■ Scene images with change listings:
--------------------------------
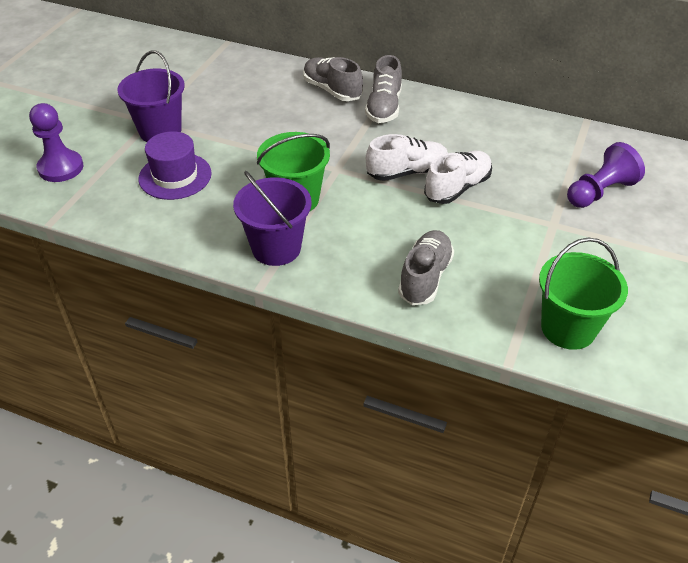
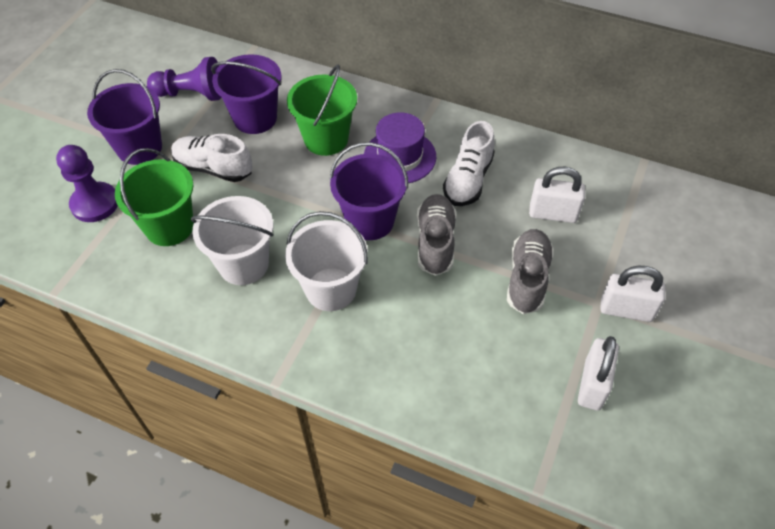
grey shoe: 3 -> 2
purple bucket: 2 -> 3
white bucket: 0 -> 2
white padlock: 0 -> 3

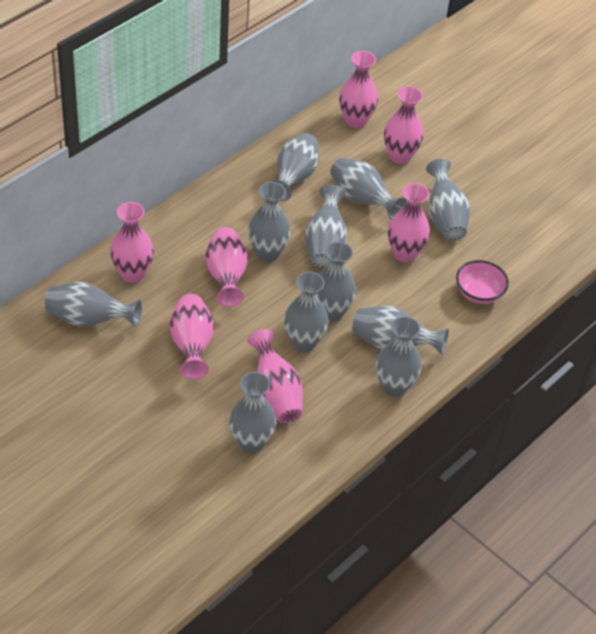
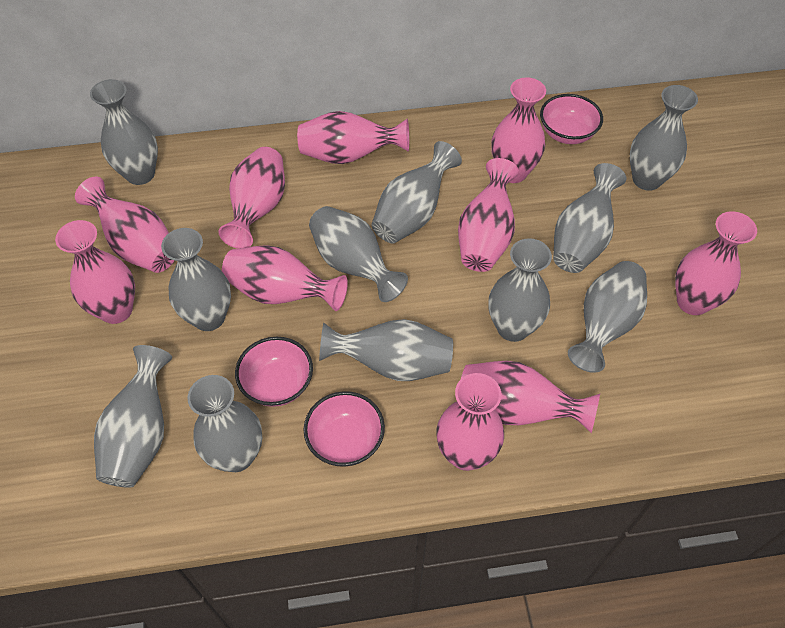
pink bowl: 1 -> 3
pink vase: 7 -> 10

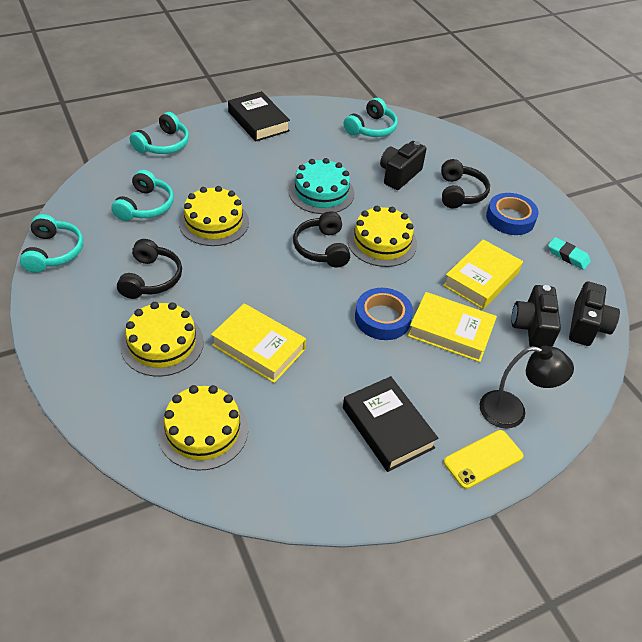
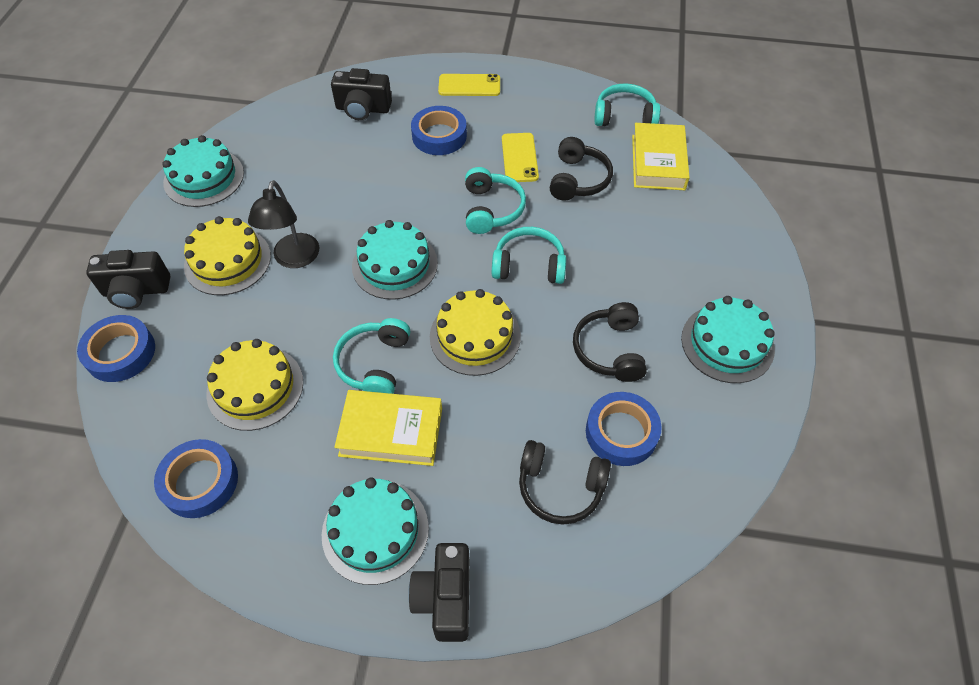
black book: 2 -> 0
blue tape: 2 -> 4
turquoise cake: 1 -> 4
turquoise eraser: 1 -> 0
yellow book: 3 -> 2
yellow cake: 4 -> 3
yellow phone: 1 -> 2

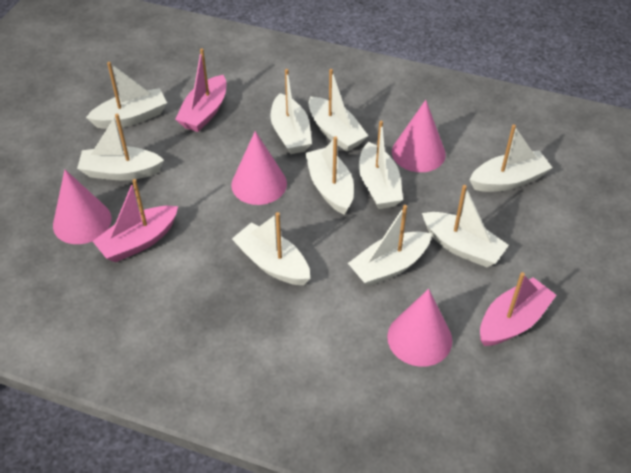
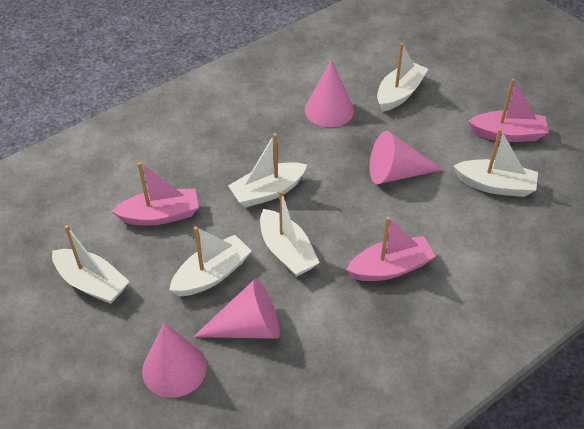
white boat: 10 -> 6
--------------------------------
Show, from the entries above, every line that includes the string "turquoise".

turquoise cake: 1 -> 4
turquoise eraser: 1 -> 0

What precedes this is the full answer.